▸ **The records**:
***
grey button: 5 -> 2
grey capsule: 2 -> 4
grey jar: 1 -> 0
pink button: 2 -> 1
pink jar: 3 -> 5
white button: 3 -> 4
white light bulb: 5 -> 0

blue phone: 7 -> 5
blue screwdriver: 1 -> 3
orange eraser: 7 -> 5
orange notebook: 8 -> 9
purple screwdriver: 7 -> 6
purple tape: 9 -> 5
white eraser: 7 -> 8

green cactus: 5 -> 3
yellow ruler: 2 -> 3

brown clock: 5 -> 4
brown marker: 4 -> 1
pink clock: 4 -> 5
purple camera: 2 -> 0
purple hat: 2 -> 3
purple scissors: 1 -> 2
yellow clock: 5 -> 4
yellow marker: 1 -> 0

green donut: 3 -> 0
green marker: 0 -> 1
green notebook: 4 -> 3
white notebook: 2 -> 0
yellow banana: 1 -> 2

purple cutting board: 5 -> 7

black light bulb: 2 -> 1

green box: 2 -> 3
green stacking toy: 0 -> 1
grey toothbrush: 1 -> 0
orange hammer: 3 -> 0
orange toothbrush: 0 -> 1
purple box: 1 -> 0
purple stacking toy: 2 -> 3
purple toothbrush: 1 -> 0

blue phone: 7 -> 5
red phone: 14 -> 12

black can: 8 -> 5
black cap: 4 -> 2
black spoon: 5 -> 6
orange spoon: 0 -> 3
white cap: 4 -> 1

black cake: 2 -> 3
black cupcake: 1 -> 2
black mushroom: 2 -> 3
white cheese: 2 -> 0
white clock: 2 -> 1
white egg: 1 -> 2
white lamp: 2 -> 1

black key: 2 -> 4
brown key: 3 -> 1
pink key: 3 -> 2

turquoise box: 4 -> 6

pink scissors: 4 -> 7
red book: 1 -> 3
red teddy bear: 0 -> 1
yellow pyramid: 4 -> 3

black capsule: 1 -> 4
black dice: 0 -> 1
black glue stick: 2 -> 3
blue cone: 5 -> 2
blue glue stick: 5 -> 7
***
▸ **Exercise prompt**: Work out how many lines of the records contain the word "notebook", and give only that number.

▸ **Response to this task**: 3